> DESCRIPTION OF THE TASK
Pull out every line of the records that contains the string "alto". Case counts.

> EXTRACTED ENTRIES
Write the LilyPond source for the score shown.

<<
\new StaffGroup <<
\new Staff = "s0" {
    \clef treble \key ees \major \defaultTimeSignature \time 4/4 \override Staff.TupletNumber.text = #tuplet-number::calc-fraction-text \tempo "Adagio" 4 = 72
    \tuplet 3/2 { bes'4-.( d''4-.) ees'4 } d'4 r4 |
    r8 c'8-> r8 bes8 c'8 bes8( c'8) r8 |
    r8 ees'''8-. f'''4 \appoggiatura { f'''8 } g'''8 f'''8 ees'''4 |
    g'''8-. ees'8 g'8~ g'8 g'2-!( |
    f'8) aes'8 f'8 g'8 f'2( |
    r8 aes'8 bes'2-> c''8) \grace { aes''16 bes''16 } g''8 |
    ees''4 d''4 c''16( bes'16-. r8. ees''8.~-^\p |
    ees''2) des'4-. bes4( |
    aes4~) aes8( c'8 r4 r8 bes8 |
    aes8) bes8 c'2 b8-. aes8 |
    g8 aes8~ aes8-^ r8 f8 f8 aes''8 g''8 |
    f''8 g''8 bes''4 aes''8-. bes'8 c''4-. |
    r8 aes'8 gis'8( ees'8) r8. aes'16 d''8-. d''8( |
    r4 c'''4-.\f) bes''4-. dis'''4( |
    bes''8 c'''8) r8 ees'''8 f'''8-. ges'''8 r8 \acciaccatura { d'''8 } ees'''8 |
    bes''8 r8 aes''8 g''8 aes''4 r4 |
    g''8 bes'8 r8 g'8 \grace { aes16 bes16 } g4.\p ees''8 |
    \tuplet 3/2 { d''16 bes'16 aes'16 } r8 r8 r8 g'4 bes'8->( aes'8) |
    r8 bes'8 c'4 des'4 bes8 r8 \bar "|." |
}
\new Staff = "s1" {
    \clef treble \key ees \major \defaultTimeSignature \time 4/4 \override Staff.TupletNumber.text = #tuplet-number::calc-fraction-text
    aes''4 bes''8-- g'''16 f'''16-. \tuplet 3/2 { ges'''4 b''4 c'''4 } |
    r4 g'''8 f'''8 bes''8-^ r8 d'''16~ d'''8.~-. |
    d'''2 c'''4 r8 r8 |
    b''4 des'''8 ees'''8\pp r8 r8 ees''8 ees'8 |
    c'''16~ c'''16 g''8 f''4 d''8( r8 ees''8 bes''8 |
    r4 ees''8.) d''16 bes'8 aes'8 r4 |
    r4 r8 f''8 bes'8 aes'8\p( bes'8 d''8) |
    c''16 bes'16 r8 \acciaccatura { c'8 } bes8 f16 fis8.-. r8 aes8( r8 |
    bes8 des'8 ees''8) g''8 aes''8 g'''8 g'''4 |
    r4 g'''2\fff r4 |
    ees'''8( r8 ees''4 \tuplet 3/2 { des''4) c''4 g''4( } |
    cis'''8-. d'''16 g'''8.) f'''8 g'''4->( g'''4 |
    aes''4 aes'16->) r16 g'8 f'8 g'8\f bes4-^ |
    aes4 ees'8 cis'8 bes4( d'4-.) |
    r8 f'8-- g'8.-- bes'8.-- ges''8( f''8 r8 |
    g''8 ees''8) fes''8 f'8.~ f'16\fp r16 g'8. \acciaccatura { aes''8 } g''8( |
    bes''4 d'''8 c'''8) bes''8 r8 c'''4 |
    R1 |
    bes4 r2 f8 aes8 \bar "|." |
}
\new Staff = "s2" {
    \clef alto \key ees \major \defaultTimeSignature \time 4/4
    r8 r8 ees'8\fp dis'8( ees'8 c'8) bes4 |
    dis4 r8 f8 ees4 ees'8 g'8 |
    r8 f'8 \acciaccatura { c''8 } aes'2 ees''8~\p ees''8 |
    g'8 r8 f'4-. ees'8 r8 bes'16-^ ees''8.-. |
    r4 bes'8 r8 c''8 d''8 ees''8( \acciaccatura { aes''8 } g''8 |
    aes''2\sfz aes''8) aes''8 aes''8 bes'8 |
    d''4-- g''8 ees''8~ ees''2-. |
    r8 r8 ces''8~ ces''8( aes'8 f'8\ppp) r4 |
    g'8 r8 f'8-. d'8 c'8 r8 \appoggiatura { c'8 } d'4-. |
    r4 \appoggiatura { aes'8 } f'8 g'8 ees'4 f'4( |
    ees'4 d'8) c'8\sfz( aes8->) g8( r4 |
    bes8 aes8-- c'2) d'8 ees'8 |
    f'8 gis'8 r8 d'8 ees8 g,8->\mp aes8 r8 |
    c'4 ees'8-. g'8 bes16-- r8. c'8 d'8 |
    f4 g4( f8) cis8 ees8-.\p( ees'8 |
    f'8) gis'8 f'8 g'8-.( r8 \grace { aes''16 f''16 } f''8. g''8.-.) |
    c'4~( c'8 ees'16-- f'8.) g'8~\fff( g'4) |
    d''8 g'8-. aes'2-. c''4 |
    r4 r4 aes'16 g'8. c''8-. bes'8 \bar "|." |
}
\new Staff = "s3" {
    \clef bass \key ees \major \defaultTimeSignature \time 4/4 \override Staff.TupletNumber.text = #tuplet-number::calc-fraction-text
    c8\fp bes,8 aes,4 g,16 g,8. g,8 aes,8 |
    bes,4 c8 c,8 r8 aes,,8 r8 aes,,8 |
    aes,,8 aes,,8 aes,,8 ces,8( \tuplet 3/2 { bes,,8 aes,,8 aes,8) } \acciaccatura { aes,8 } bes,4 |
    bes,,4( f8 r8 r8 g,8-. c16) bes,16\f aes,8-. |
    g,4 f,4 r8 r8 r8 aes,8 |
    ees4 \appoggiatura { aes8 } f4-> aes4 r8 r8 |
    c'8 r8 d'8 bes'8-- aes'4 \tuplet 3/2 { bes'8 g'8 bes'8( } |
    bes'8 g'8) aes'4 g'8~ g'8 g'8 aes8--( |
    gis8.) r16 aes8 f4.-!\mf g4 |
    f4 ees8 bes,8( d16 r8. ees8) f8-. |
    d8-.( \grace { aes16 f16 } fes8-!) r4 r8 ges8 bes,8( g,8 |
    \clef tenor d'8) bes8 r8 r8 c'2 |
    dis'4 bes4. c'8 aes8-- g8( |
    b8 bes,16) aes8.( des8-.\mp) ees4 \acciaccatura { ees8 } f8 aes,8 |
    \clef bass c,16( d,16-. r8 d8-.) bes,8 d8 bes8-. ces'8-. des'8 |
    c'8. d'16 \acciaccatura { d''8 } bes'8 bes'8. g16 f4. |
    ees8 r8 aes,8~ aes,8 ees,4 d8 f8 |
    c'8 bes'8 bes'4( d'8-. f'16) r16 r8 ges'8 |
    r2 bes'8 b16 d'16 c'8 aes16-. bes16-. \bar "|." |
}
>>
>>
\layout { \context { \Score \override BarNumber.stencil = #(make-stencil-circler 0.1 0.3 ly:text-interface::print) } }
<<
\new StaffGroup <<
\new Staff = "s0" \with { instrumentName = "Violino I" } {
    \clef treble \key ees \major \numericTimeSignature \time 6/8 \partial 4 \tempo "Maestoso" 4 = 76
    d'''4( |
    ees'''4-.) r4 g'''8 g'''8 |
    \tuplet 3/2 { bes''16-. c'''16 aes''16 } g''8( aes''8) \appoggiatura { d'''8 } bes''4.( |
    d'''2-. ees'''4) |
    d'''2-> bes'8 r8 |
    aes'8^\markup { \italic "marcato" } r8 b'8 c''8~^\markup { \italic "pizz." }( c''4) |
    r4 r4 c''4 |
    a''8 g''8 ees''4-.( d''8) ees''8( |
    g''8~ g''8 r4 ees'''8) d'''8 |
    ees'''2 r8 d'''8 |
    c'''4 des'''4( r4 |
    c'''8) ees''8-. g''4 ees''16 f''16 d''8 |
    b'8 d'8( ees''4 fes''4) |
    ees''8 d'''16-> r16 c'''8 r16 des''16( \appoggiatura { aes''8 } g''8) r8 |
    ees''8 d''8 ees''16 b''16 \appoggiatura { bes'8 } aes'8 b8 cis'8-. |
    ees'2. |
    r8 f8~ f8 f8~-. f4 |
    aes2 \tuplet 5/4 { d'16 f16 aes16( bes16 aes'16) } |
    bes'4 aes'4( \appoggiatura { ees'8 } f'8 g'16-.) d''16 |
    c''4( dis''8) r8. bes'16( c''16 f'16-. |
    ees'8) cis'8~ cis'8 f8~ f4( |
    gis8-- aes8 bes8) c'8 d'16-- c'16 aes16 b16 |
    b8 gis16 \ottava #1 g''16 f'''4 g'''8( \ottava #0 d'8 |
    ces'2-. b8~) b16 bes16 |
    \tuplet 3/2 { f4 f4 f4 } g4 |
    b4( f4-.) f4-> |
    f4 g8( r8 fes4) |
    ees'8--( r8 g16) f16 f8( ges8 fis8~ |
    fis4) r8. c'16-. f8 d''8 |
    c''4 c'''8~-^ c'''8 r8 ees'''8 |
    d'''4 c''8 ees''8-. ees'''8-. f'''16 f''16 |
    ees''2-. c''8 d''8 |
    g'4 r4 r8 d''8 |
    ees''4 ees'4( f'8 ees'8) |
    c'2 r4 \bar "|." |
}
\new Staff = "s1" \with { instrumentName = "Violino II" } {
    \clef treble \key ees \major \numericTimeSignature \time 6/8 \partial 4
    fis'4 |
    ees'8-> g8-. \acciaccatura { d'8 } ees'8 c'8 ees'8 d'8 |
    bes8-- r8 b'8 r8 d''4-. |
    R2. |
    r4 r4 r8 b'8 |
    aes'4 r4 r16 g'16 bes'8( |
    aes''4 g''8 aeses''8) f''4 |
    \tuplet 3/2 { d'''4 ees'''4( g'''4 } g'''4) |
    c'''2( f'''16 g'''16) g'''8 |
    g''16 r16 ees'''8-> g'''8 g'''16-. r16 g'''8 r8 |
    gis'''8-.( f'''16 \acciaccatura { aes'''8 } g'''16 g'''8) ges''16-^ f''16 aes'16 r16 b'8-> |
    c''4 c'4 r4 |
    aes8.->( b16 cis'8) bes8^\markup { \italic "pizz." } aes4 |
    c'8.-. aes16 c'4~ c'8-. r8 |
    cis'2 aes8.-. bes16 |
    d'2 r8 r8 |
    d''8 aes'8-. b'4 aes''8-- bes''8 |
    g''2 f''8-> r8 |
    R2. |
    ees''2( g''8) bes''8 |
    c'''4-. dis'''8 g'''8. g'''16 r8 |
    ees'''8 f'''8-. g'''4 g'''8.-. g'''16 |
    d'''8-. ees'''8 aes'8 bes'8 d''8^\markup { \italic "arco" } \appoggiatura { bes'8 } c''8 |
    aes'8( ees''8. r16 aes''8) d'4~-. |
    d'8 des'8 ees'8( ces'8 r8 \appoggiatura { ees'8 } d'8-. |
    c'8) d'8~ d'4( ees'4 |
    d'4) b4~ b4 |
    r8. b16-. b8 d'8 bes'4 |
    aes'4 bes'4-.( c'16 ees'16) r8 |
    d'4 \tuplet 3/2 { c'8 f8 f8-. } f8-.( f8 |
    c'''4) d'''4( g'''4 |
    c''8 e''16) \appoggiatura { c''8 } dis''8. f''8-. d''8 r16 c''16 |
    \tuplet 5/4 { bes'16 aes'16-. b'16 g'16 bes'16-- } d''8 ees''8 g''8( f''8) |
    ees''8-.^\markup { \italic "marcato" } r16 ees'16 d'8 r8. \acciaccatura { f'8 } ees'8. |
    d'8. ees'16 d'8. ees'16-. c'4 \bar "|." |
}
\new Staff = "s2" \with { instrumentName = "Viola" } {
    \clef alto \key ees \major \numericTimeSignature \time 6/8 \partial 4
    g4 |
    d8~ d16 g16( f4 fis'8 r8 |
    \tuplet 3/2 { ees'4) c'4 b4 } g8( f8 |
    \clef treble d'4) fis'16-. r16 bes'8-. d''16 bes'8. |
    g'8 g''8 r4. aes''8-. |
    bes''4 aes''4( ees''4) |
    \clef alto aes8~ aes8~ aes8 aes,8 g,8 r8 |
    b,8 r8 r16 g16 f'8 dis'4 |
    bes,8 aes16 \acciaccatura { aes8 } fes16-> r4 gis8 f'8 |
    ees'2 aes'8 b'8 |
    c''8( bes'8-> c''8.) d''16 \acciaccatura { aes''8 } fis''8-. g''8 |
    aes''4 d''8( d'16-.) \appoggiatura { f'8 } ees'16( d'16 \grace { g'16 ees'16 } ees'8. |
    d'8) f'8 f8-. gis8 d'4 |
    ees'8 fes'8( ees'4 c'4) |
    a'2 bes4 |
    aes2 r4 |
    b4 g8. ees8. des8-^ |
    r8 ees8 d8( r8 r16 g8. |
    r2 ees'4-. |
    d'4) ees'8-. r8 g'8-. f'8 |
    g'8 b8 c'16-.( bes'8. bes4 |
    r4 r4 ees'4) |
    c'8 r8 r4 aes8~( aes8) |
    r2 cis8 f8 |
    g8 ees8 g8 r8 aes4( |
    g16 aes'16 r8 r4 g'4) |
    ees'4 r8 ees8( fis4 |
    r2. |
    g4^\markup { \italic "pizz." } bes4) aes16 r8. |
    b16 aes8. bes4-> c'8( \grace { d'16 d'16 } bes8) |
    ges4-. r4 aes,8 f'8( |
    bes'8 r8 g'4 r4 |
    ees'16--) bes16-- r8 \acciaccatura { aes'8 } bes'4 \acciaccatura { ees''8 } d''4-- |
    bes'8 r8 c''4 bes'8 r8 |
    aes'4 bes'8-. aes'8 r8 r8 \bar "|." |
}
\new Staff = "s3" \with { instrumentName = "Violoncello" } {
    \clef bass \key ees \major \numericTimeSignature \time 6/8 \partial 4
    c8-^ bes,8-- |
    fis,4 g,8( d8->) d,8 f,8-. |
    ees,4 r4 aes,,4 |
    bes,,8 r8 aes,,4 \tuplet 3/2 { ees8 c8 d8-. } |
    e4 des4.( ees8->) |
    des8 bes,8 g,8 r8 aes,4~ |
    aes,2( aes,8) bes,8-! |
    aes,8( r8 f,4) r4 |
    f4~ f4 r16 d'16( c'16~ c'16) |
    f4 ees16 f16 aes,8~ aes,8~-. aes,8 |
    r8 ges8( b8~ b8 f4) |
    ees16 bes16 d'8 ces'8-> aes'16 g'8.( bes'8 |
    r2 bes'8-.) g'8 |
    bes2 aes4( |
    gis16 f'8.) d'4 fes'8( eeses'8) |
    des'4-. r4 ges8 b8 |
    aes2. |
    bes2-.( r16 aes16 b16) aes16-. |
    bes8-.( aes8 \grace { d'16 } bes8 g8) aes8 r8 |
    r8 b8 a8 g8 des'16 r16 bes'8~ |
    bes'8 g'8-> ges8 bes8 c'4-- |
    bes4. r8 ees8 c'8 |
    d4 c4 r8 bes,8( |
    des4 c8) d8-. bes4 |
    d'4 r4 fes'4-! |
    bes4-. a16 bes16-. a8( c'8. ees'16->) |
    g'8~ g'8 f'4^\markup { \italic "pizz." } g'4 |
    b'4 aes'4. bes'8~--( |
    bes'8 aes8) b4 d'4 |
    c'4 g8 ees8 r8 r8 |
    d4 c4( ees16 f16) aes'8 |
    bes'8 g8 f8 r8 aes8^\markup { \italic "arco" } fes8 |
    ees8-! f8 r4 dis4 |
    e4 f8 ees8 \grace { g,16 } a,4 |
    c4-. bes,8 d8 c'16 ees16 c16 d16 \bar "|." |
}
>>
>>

> THE RESPONSE
    \clef alto \key ees \major \defaultTimeSignature \time 4/4
    \clef alto \key ees \major \numericTimeSignature \time 6/8 \partial 4
    \clef alto aes8~ aes8~ aes8 aes,8 g,8 r8 |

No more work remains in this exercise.